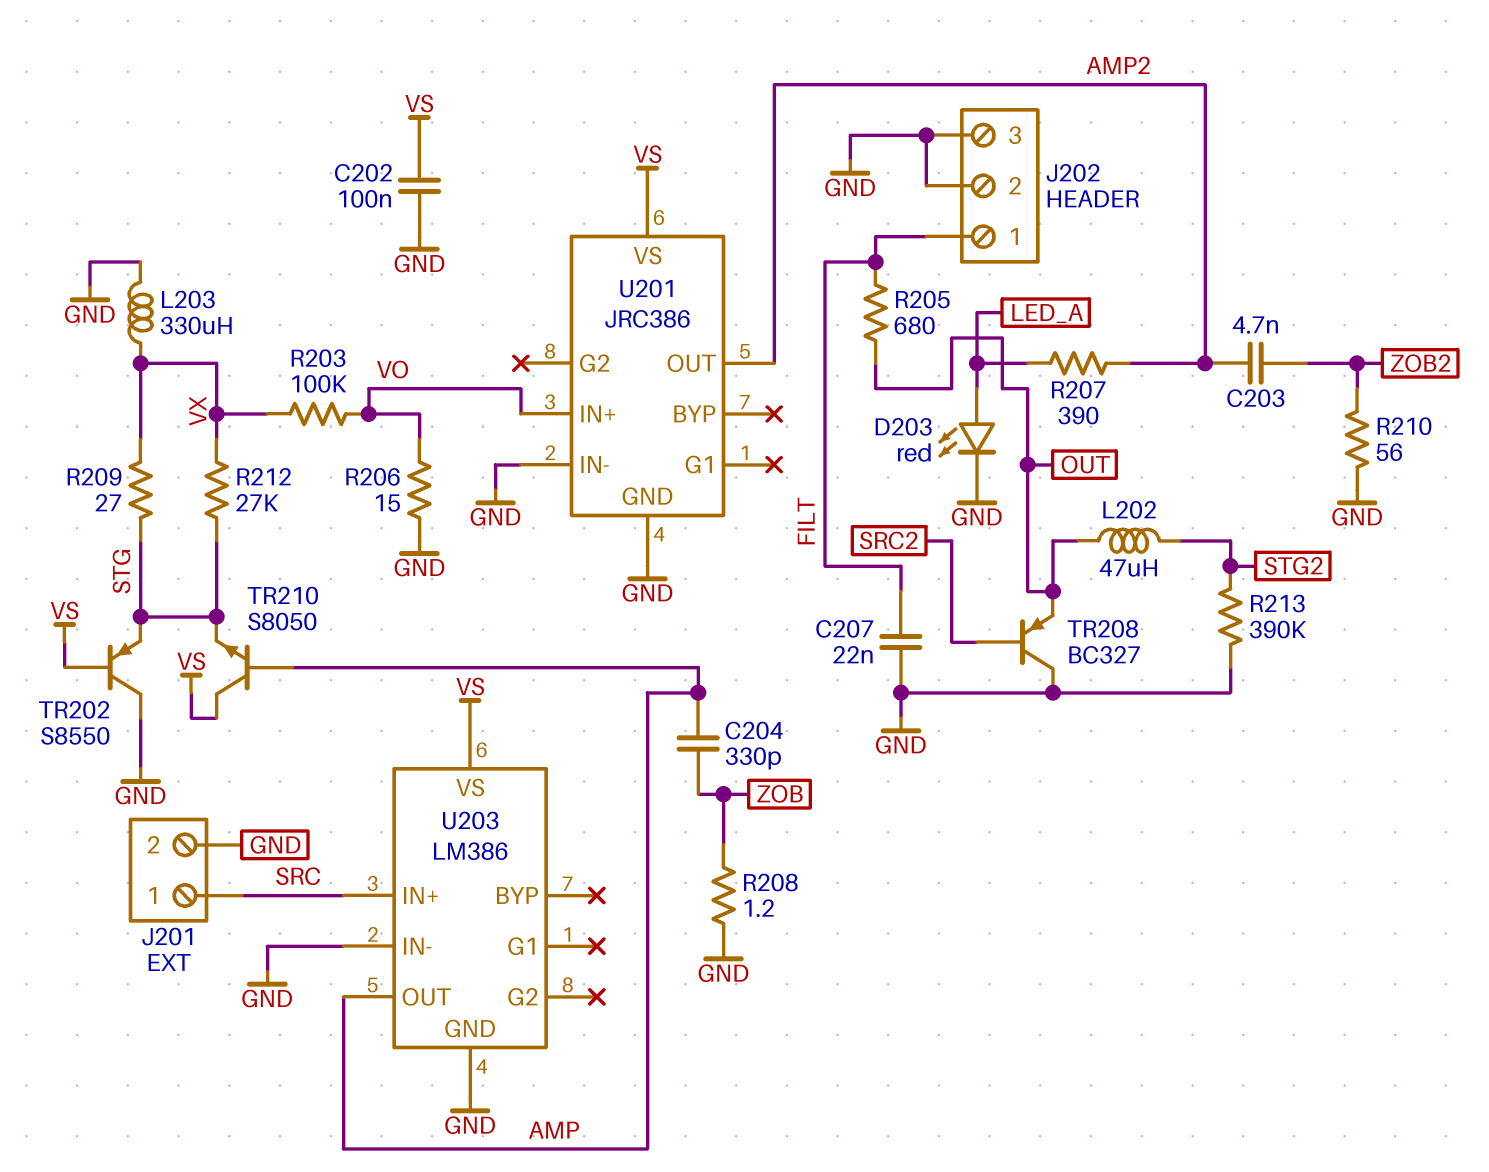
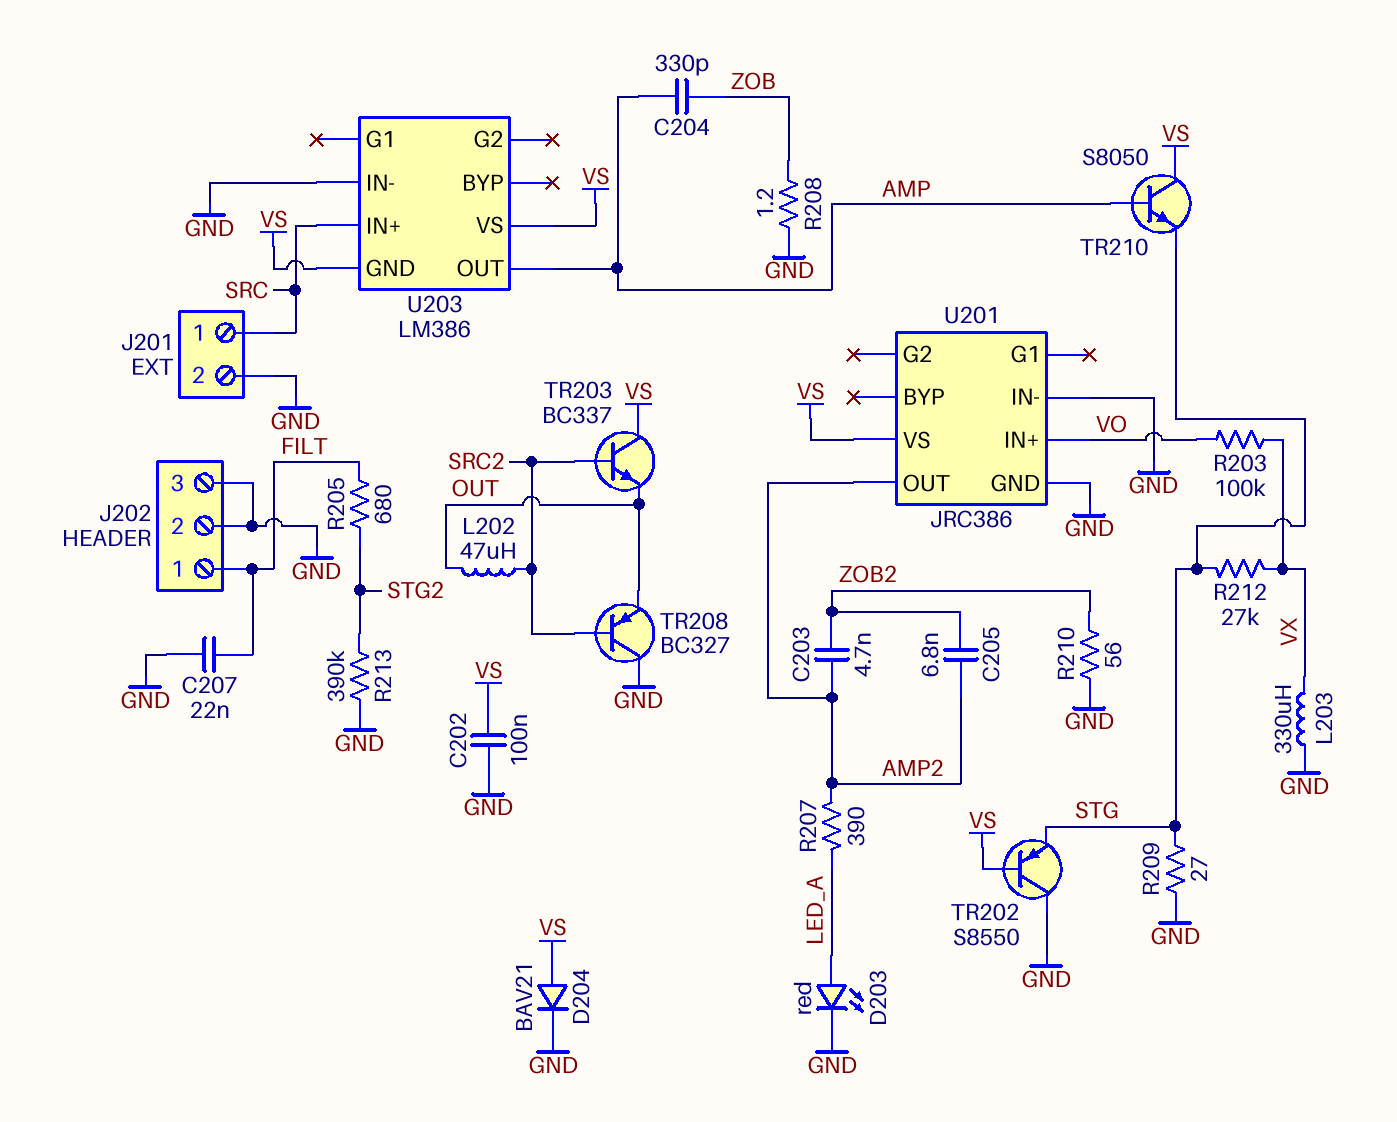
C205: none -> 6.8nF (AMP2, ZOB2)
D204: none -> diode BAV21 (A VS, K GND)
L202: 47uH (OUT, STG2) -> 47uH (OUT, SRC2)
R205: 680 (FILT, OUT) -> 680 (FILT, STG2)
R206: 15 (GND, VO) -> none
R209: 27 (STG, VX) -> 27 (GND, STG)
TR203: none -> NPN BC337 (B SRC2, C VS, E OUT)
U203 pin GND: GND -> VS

----

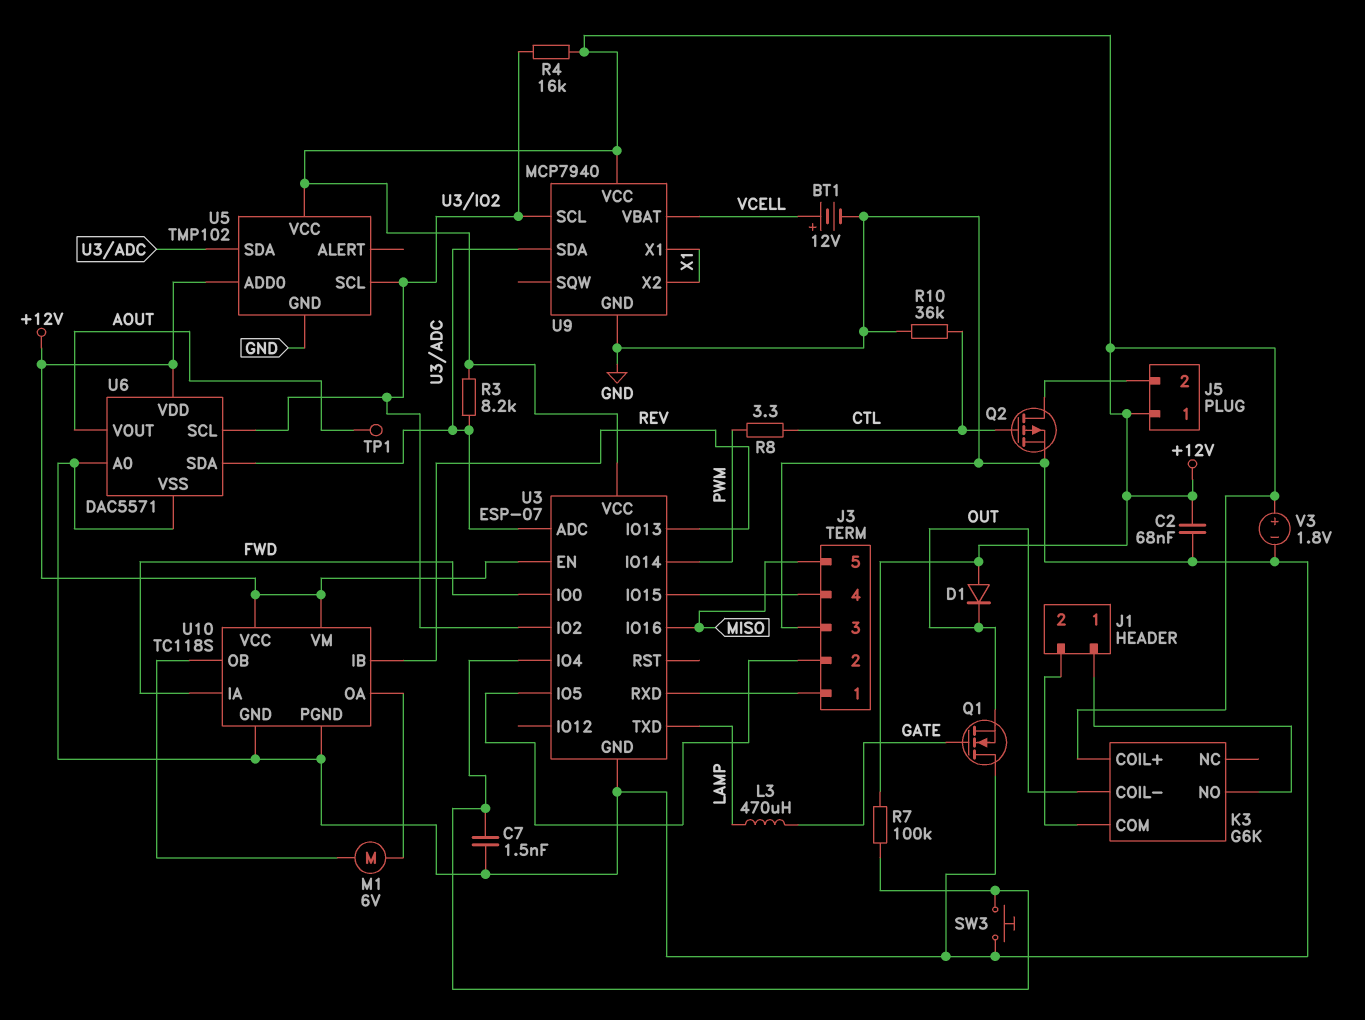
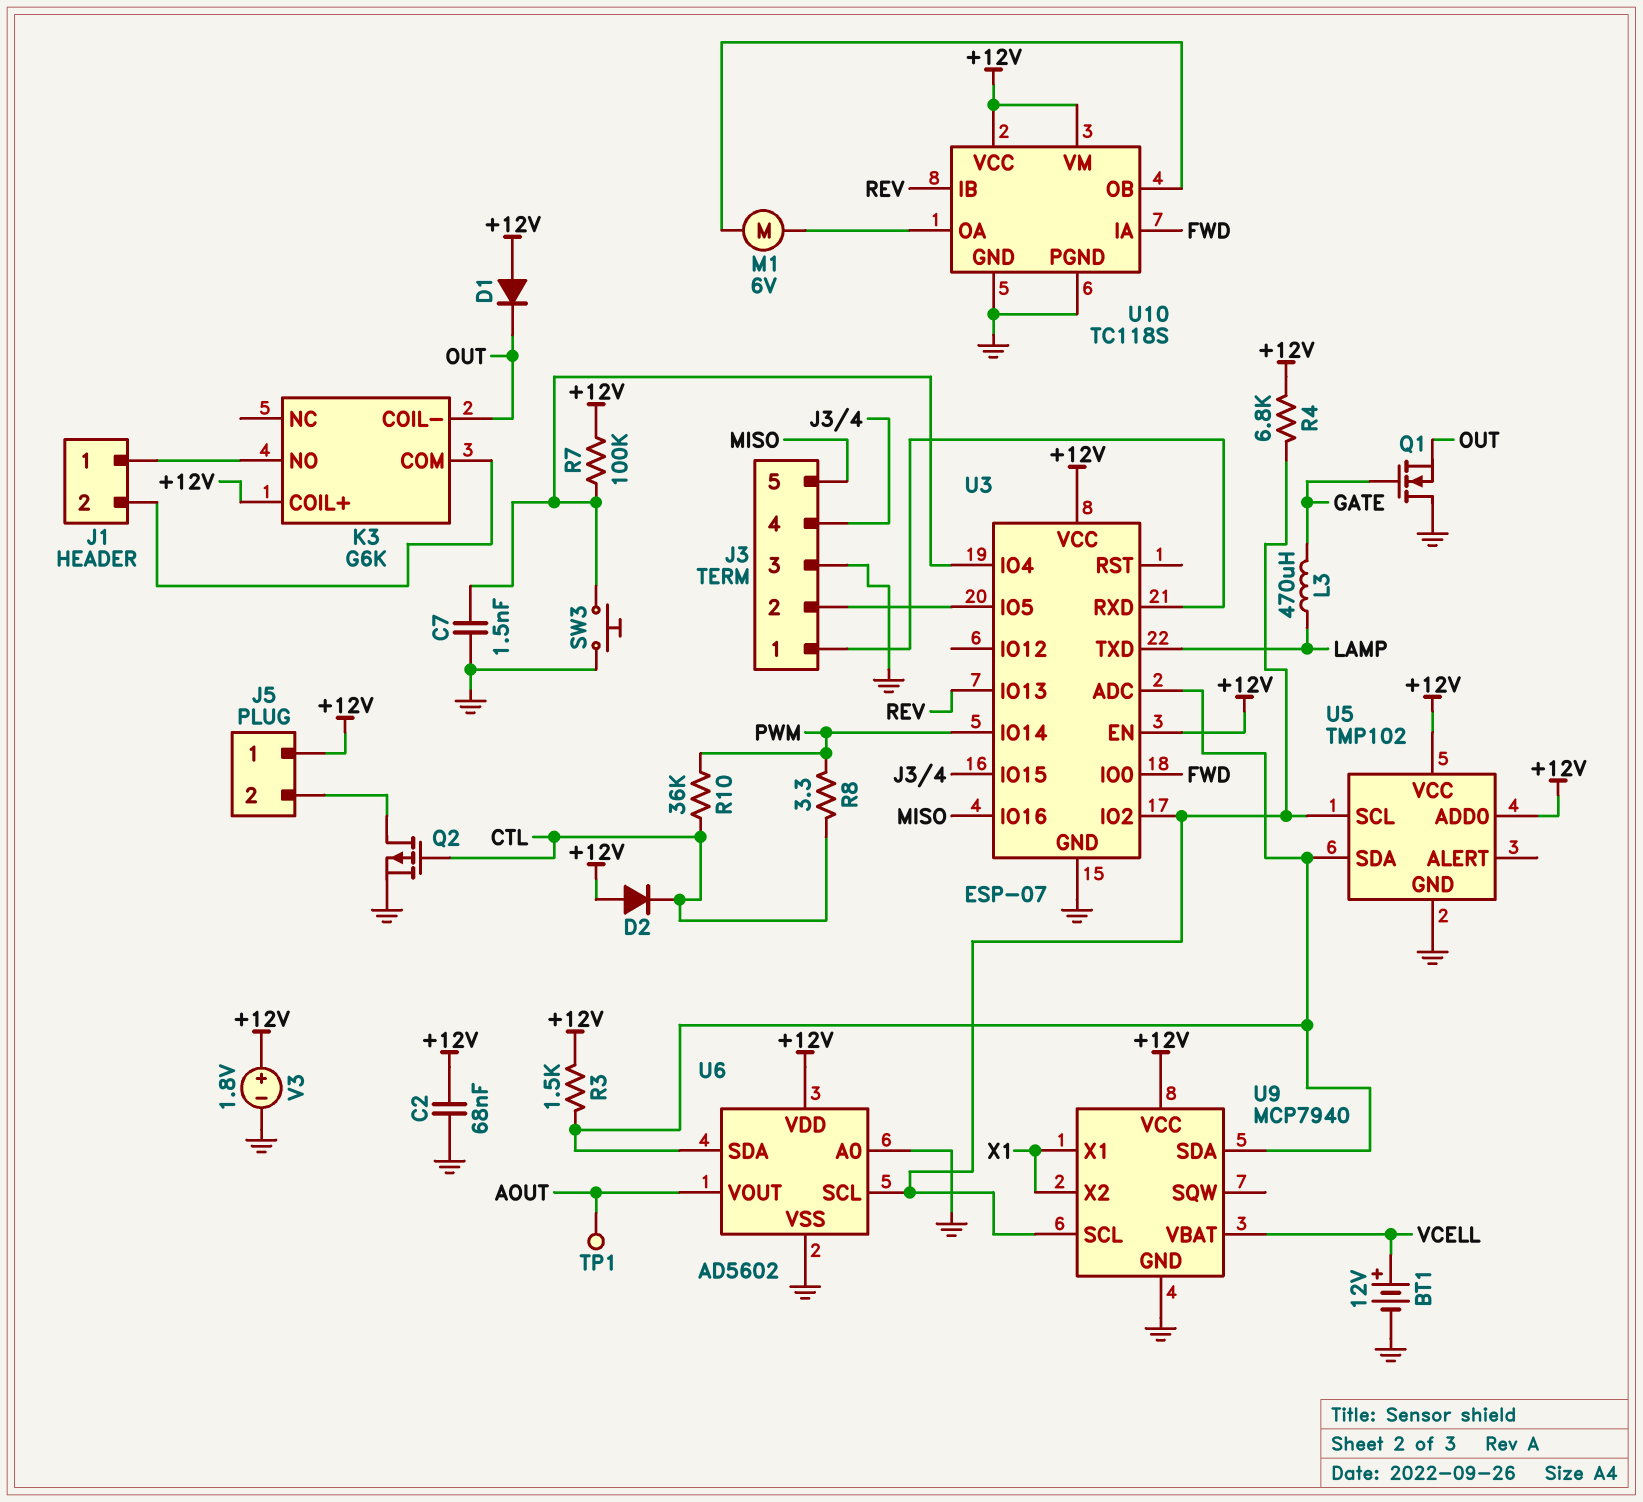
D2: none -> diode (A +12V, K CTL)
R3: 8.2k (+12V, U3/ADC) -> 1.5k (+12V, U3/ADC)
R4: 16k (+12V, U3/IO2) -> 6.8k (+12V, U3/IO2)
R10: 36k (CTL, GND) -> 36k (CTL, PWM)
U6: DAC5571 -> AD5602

----

WHAT IS BEING ASKED — The lines sought are those in the data above that include the string "none"; copy each one.

ANSWER TO THE PROBLEM —
C205: none -> 6.8nF (AMP2, ZOB2)
D204: none -> diode BAV21 (A VS, K GND)
R206: 15 (GND, VO) -> none
TR203: none -> NPN BC337 (B SRC2, C VS, E OUT)
D2: none -> diode (A +12V, K CTL)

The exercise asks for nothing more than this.